Select the lines of the records containing the word "degrees" and list them.

[Object change listings]
=== Begin Enclosure ===

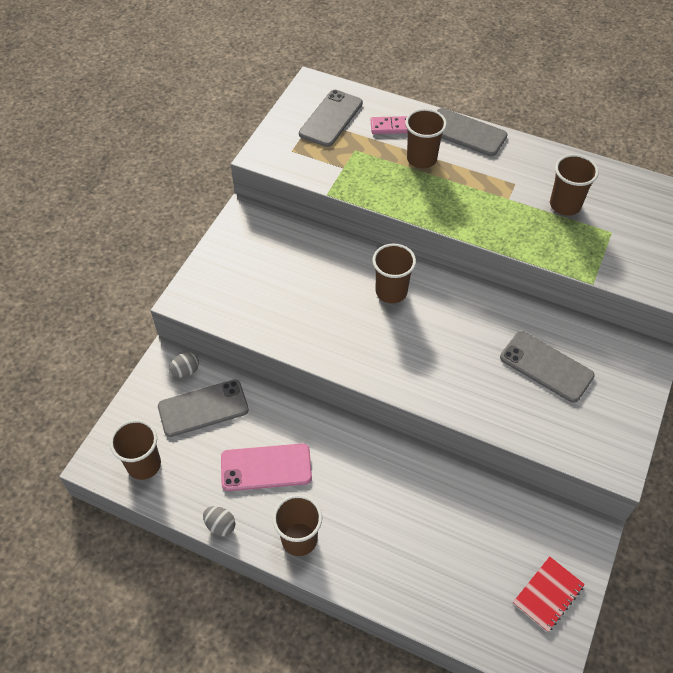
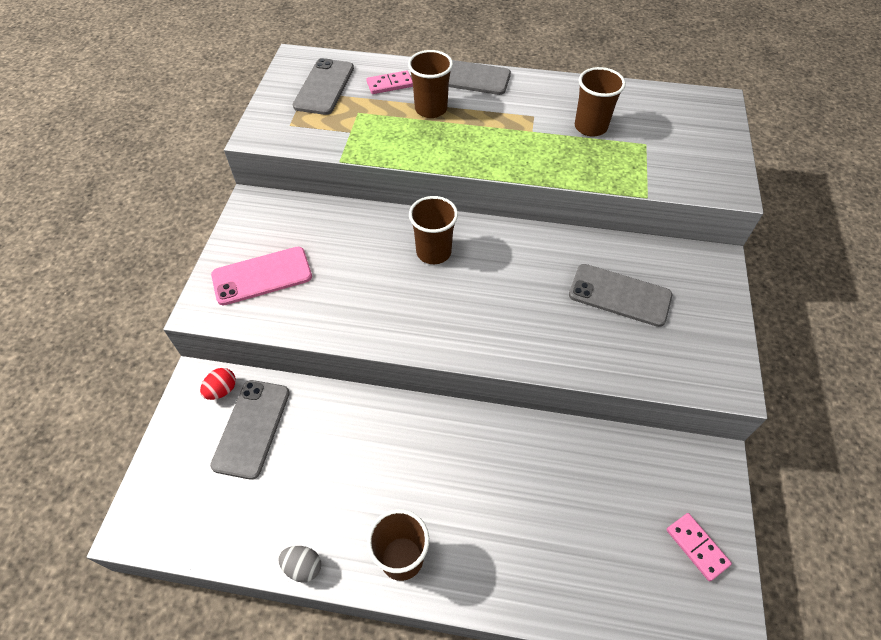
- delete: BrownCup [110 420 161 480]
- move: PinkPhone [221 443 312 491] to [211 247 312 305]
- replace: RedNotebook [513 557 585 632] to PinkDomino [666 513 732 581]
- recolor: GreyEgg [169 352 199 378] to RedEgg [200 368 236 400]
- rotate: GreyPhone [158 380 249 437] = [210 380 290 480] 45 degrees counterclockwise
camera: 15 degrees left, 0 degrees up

=== End Enclosure ===

[Result of this task]
- rotate: GreyPhone [158 380 249 437] = [210 380 290 480] 45 degrees counterclockwise
camera: 15 degrees left, 0 degrees up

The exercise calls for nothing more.